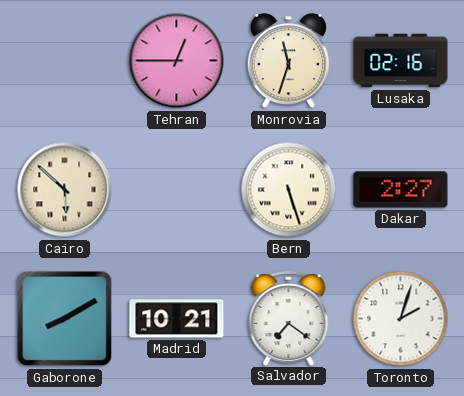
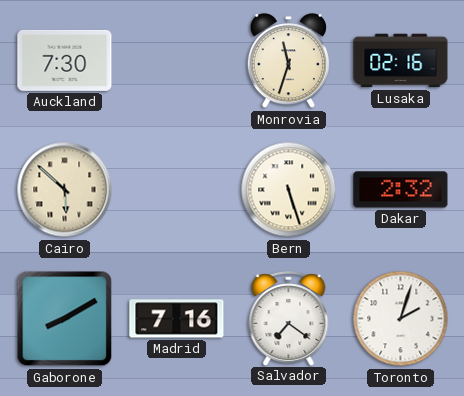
Auckland: none -> 7:30
Tehran: 12:45 -> none
Dakar: 2:27 -> 2:32
Madrid: 10:21 -> 7:16
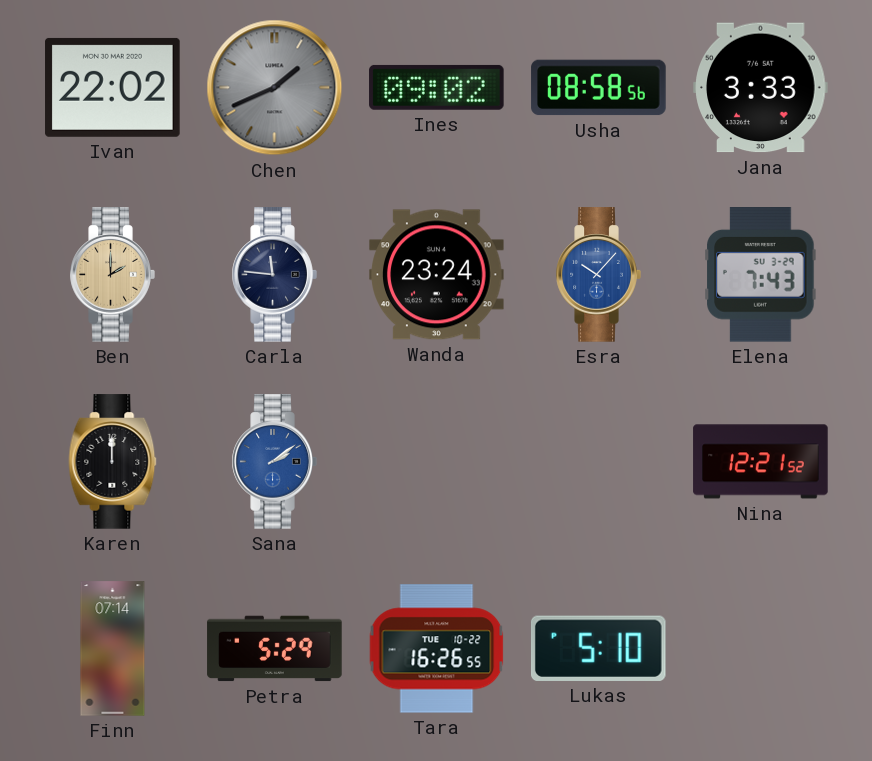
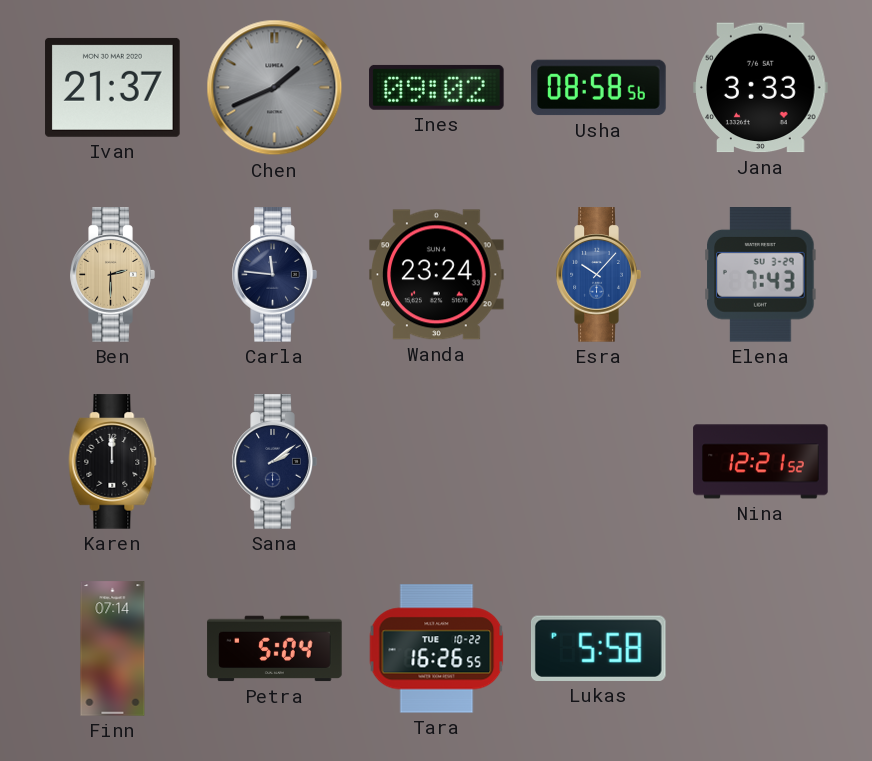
Ivan: 22:02 -> 21:37
Ben: 2:00 -> 2:30
Sana dial: blue -> navy
Petra: 5:29 -> 5:04
Lukas: 5:10 -> 5:58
■ ■ ■
### GIVEN PROBLEM
Render every line of the material above as a numbered list, omitting blank lines and leaving the pictures out of your answer.

### RESPONSE TO THE EXERCISE
1. Auckland: none -> 7:30
2. Tehran: 12:45 -> none
3. Dakar: 2:27 -> 2:32
4. Madrid: 10:21 -> 7:16
5. Ivan: 22:02 -> 21:37
6. Ben: 2:00 -> 2:30
7. Sana dial: blue -> navy
8. Petra: 5:29 -> 5:04
9. Lukas: 5:10 -> 5:58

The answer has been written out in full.